■ TASK DESCRIPTION: The printed result should hold only the lines from the opening of the data through the line bearing "type=recolor; before=cœur/jaune; after=cœur/blanc;", exactly as given and without pictures.

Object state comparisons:
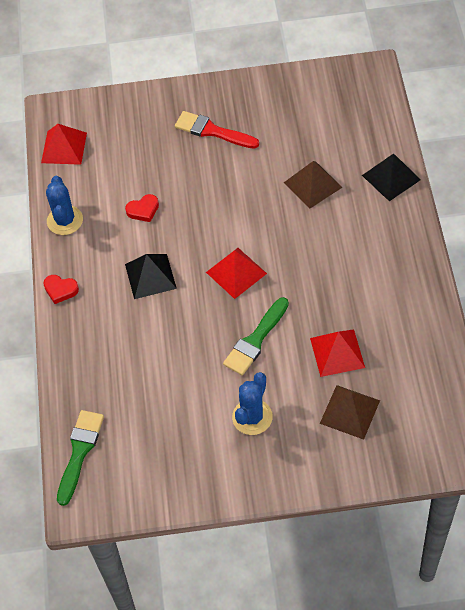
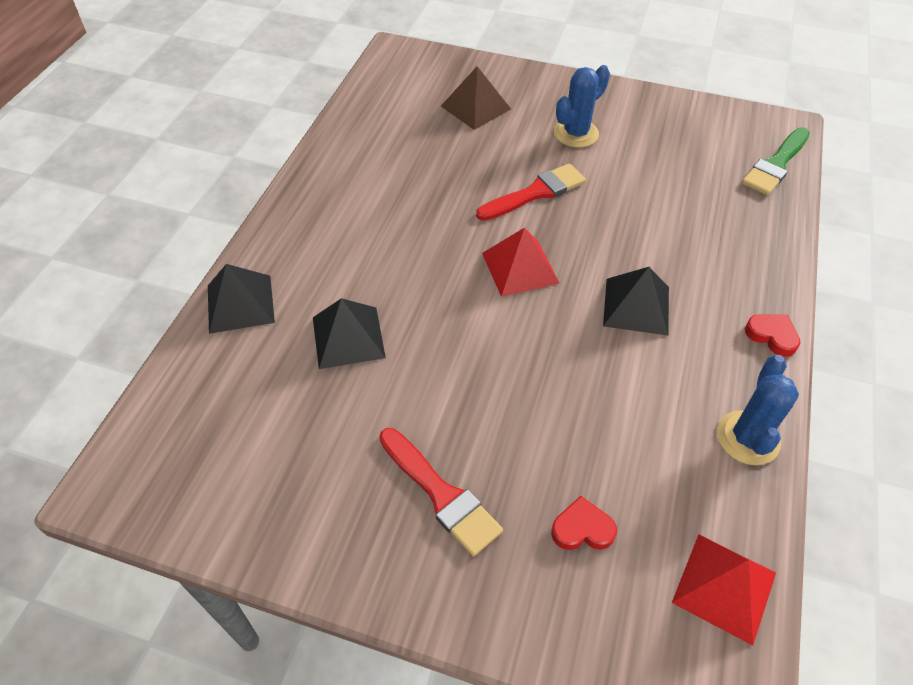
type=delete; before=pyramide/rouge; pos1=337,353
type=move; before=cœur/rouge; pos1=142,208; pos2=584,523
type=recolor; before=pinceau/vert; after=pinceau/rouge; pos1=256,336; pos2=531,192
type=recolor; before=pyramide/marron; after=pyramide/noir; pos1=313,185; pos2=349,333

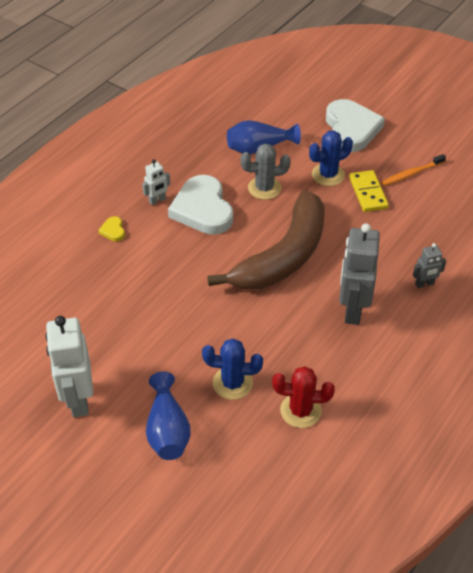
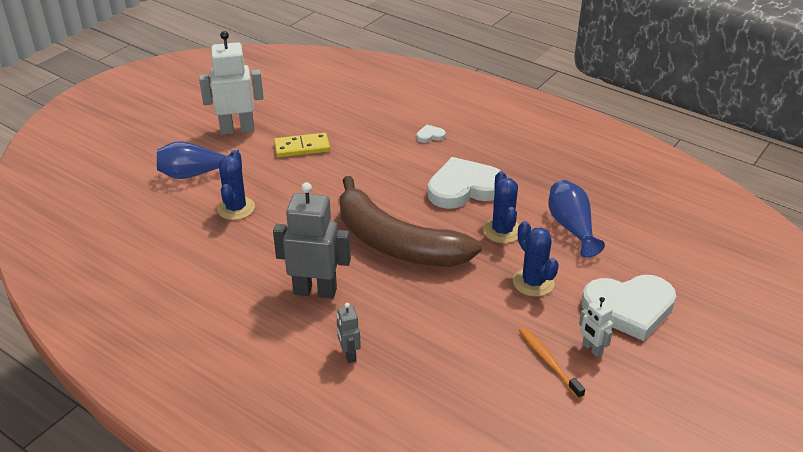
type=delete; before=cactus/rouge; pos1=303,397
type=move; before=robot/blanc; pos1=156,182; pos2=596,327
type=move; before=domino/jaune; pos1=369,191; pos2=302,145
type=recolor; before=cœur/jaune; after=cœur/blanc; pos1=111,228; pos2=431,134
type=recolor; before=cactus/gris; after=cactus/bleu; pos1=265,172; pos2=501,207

■ ANSWER FOR THIS EXERCISE:
type=delete; before=pyramide/rouge; pos1=337,353
type=move; before=cœur/rouge; pos1=142,208; pos2=584,523
type=recolor; before=pinceau/vert; after=pinceau/rouge; pos1=256,336; pos2=531,192
type=recolor; before=pyramide/marron; after=pyramide/noir; pos1=313,185; pos2=349,333

type=delete; before=cactus/rouge; pos1=303,397
type=move; before=robot/blanc; pos1=156,182; pos2=596,327
type=move; before=domino/jaune; pos1=369,191; pos2=302,145
type=recolor; before=cœur/jaune; after=cœur/blanc; pos1=111,228; pos2=431,134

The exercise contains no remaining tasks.